Problem details:
From the listing below, output only the lines starting at the line that has "R208: 8.2k (AGND, N016) -> 8.2k (N004, N016)" and ending at the line that has "JP1 pin 2: VBAT -> GND", exactly as they appear, ends included.
※
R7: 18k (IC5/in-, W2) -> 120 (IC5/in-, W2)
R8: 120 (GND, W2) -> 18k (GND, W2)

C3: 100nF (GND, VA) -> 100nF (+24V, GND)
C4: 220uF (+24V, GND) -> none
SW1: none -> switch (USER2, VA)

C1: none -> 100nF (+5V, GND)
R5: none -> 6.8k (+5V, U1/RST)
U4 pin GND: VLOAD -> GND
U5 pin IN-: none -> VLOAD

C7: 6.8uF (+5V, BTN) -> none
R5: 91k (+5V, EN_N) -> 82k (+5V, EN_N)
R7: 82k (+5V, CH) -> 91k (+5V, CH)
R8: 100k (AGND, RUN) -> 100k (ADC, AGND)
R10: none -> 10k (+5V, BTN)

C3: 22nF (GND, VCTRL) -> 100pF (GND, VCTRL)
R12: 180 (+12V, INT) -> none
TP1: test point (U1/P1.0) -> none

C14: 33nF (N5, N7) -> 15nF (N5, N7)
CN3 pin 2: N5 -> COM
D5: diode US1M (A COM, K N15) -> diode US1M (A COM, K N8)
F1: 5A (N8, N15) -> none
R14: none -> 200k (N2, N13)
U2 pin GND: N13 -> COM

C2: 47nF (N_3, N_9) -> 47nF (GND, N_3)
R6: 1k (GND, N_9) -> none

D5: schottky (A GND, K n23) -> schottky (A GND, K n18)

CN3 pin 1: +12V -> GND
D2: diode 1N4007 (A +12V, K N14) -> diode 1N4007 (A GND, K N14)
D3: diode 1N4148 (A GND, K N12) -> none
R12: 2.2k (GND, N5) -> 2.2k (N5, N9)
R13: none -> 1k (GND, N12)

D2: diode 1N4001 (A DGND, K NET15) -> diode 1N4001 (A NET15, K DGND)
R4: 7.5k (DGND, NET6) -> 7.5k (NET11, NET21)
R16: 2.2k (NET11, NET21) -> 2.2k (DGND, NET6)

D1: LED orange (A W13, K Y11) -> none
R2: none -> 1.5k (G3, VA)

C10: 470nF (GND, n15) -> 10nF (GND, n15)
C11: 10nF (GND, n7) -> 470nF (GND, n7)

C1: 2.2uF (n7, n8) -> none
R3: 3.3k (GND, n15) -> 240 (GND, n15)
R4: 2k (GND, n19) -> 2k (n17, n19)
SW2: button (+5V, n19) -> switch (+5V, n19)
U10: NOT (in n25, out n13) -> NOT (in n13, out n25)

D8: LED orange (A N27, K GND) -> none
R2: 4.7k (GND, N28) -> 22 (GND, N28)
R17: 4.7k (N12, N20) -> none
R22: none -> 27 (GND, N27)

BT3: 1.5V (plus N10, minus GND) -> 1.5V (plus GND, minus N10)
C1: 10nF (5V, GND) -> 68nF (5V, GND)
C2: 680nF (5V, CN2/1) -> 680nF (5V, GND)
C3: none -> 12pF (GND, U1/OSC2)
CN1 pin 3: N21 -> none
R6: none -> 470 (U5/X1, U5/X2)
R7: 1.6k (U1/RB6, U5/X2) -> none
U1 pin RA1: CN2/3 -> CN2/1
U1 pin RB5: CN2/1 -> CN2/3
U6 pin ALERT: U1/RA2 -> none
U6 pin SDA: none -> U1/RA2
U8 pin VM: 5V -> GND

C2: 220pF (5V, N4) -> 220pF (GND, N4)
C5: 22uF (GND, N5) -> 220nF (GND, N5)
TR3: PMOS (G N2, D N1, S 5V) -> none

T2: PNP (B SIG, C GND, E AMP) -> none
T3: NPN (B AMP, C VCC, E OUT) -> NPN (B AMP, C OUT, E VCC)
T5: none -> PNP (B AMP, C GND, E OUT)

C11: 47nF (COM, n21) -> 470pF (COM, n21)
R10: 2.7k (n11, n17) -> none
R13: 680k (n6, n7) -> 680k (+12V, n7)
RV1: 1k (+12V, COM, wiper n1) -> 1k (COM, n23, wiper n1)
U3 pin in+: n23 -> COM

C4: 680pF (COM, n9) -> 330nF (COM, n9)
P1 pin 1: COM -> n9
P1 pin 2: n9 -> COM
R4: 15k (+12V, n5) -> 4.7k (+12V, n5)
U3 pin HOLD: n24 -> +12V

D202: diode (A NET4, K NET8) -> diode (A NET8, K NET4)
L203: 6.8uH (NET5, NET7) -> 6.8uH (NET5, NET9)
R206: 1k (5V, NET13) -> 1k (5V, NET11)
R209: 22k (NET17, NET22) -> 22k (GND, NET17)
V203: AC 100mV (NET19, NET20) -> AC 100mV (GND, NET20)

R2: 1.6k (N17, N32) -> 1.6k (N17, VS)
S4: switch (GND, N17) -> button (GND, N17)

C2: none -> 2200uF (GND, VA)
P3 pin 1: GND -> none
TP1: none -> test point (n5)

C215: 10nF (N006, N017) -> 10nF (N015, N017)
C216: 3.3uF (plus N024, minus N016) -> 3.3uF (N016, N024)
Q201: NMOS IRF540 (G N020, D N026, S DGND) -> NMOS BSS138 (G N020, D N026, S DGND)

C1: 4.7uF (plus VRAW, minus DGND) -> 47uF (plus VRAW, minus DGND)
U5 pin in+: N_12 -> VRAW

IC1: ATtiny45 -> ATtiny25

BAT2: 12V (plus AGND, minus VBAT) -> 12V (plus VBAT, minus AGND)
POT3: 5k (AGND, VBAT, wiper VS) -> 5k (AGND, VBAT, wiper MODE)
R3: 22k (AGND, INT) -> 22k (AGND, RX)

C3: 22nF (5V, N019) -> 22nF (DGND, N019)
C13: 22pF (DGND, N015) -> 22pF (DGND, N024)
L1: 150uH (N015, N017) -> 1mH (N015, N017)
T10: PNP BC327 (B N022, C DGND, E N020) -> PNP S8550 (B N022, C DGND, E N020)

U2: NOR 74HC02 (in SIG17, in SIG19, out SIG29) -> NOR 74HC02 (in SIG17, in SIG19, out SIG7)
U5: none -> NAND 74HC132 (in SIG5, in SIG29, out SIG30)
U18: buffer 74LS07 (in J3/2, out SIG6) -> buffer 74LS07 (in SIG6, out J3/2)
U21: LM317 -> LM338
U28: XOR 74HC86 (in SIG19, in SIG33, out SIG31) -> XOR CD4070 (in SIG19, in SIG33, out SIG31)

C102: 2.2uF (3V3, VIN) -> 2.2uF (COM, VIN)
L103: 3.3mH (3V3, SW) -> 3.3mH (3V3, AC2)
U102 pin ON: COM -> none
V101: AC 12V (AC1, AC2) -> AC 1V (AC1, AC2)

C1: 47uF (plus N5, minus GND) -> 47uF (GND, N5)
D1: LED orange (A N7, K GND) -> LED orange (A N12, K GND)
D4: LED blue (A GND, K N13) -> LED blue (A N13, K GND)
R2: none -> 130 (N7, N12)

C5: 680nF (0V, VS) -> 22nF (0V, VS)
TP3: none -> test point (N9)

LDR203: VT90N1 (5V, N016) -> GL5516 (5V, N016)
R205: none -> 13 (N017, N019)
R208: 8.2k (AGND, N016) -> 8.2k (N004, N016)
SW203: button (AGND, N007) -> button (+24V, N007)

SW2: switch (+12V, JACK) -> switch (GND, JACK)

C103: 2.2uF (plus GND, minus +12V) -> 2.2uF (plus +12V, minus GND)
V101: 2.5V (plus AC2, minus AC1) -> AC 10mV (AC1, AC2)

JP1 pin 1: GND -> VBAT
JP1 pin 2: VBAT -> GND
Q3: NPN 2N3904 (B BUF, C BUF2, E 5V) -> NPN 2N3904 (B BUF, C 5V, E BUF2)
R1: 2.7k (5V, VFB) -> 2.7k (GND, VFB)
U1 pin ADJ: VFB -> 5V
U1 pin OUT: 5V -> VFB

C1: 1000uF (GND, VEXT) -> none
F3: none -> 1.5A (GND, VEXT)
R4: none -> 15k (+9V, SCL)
※
Expected answer:
R208: 8.2k (AGND, N016) -> 8.2k (N004, N016)
SW203: button (AGND, N007) -> button (+24V, N007)

SW2: switch (+12V, JACK) -> switch (GND, JACK)

C103: 2.2uF (plus GND, minus +12V) -> 2.2uF (plus +12V, minus GND)
V101: 2.5V (plus AC2, minus AC1) -> AC 10mV (AC1, AC2)

JP1 pin 1: GND -> VBAT
JP1 pin 2: VBAT -> GND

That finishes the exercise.